#### Dataset records
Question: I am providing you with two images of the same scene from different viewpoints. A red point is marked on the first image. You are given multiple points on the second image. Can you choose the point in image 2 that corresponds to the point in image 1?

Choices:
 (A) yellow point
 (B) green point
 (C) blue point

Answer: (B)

...

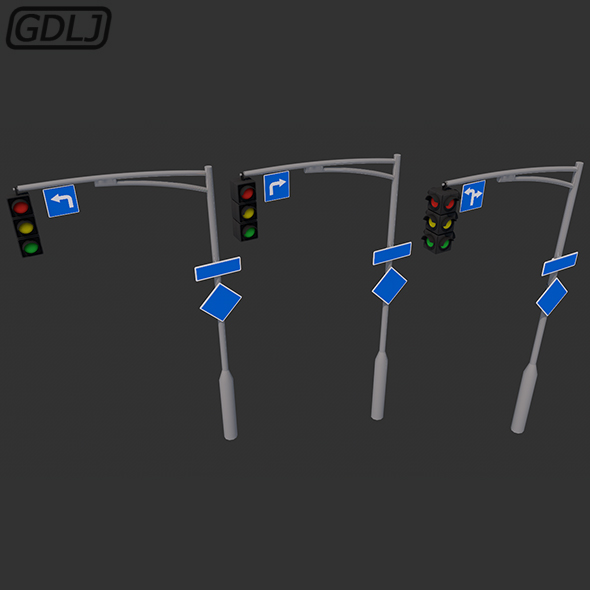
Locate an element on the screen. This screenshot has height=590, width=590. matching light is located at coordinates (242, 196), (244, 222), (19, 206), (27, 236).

#### Problem details
How many lines in the entries contain the string "point"? Reply with the number alone.

#### The output
4